To-do item:
Of all the entries below, only the lines from the one with "(270, 416) = (272, 198): white" up to and including the one with "(509, 370) = (492, 235): turquoise" are to be duplicated exactly.

═════ Data excerpts

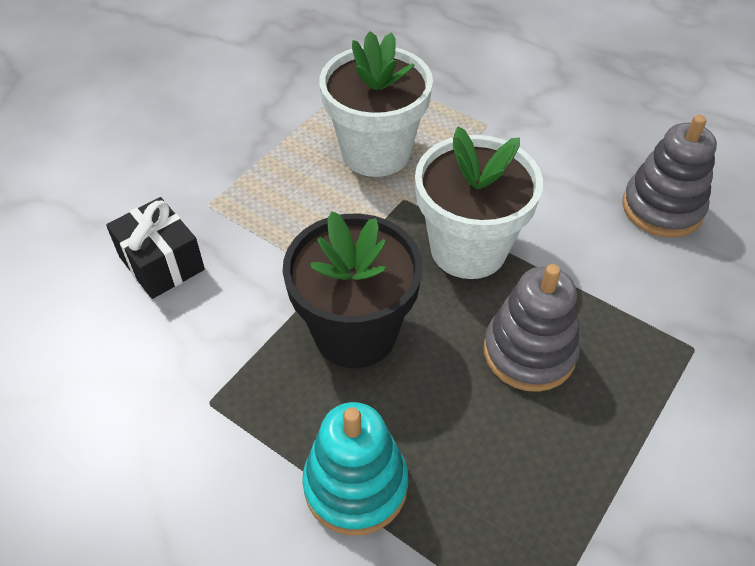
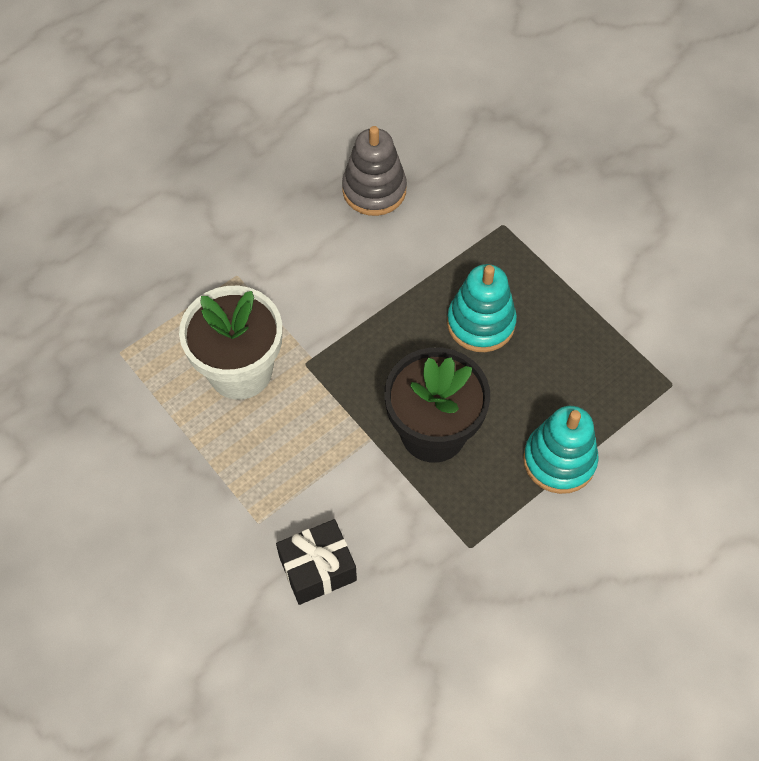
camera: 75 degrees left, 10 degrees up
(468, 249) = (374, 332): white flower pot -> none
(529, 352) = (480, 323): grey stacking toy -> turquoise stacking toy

══════════
═════ Data excerpts

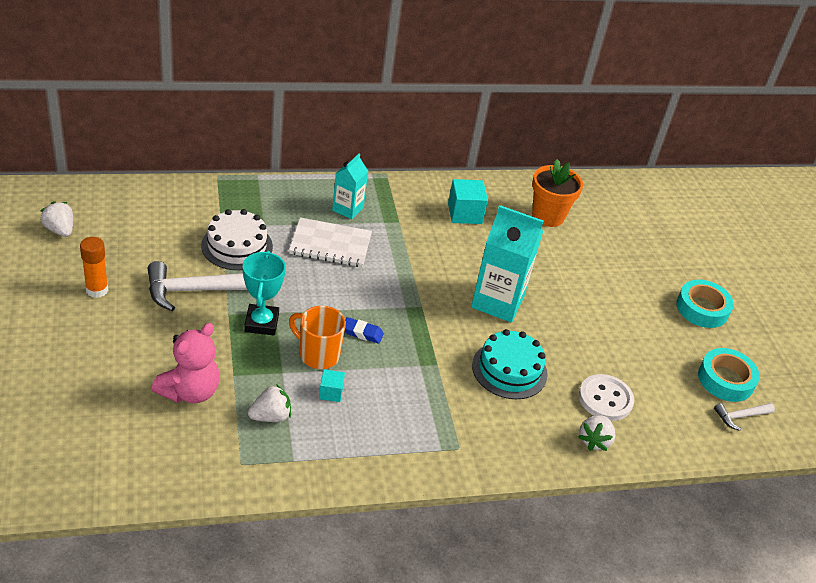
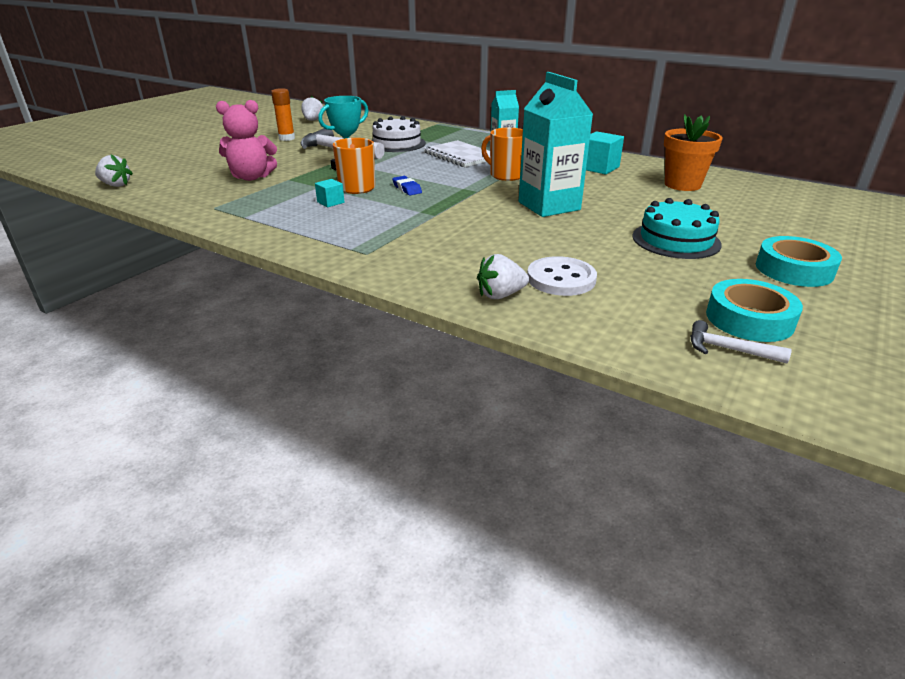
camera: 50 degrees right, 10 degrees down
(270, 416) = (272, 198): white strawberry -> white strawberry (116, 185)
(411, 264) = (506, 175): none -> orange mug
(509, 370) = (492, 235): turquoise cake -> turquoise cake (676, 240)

══════════

Output:
(270, 416) = (272, 198): white strawberry -> white strawberry (116, 185)
(411, 264) = (506, 175): none -> orange mug
(509, 370) = (492, 235): turquoise cake -> turquoise cake (676, 240)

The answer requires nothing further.